** Your assignment **
Please copy the data exactly as it stands, minus the images.

** Collected data **
------

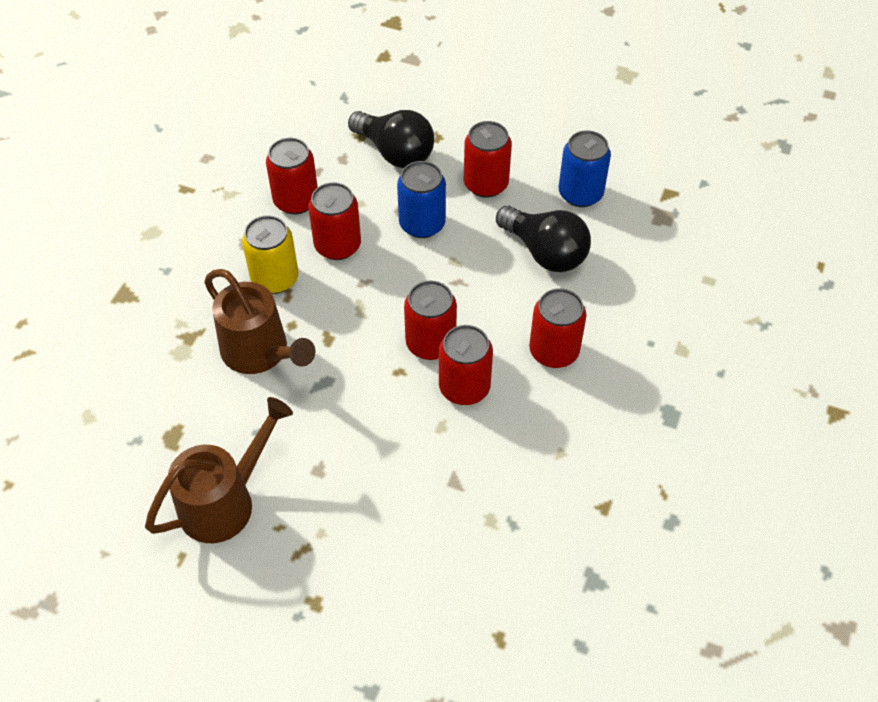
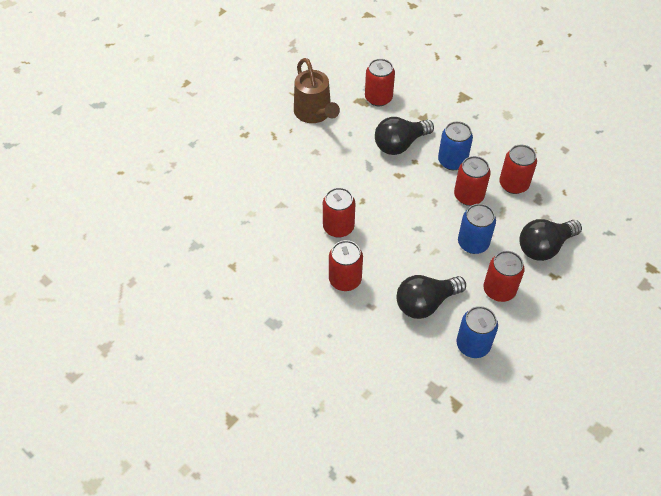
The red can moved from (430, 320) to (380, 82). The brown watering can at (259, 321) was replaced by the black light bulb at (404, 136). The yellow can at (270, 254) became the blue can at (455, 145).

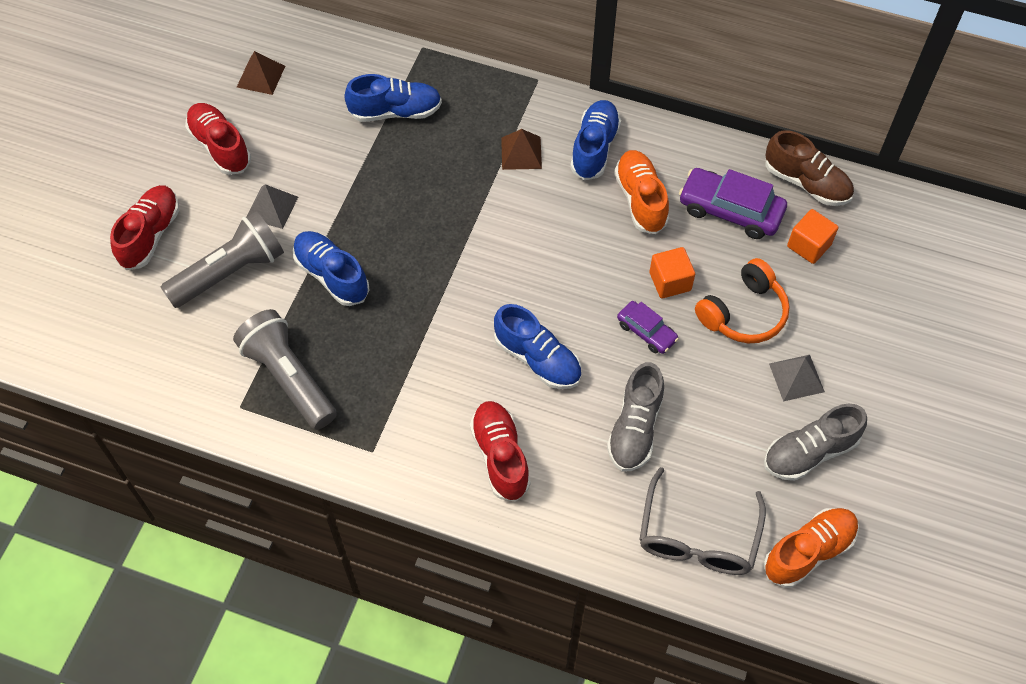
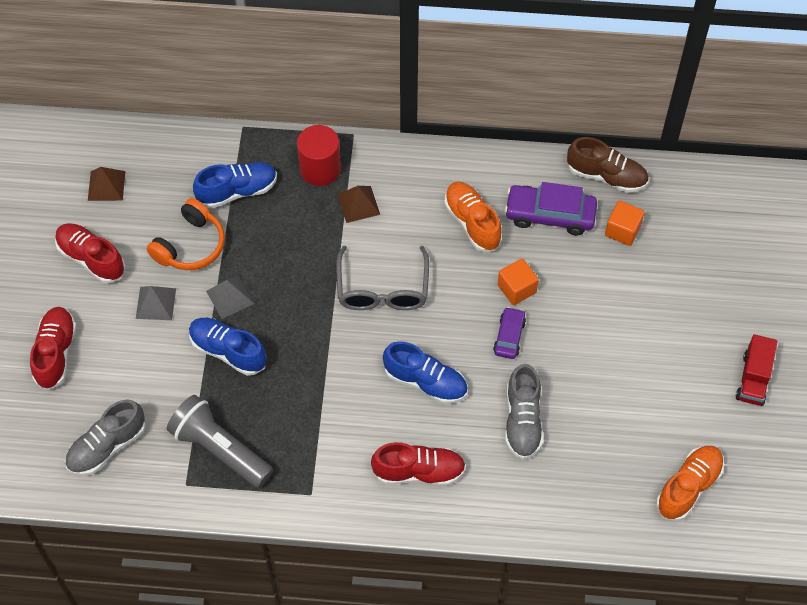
The grey shoe moved from (815, 442) to (105, 437). The orange headphones moved from (742, 300) to (186, 234). The grey pyramid moved from (797, 378) to (230, 297). The red cylinder at (319, 155) appeared. The grey glasses moved from (702, 521) to (382, 278). The red shoe at (500, 451) turned 120 degrees clockwise. The purple car at (648, 327) turned 105 degrees counterclockwise. The red truck at (756, 370) appeared. The grey flashlight at (222, 259) disappeared. The blue shoe at (595, 140) disappeared.

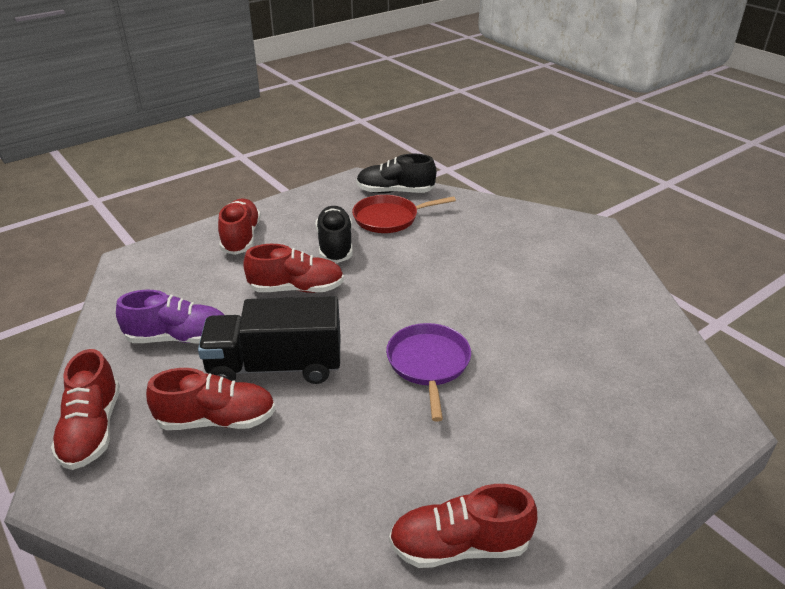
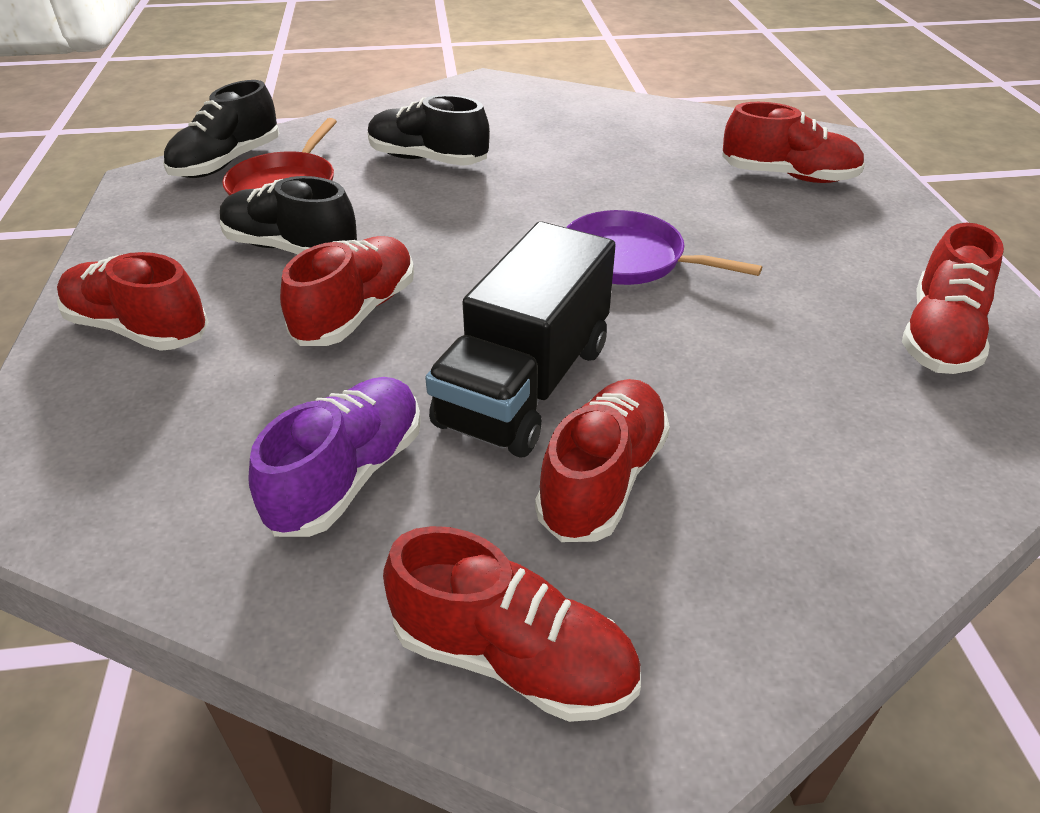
The black shoe at (429, 130) appeared. The red shoe at (793, 142) appeared.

------

** Task result **
The red can moved from (430, 320) to (380, 82). The brown watering can at (259, 321) was replaced by the black light bulb at (404, 136). The yellow can at (270, 254) became the blue can at (455, 145).

The grey shoe moved from (815, 442) to (105, 437). The orange headphones moved from (742, 300) to (186, 234). The grey pyramid moved from (797, 378) to (230, 297). The red cylinder at (319, 155) appeared. The grey glasses moved from (702, 521) to (382, 278). The red shoe at (500, 451) turned 120 degrees clockwise. The purple car at (648, 327) turned 105 degrees counterclockwise. The red truck at (756, 370) appeared. The grey flashlight at (222, 259) disappeared. The blue shoe at (595, 140) disappeared.

The black shoe at (429, 130) appeared. The red shoe at (793, 142) appeared.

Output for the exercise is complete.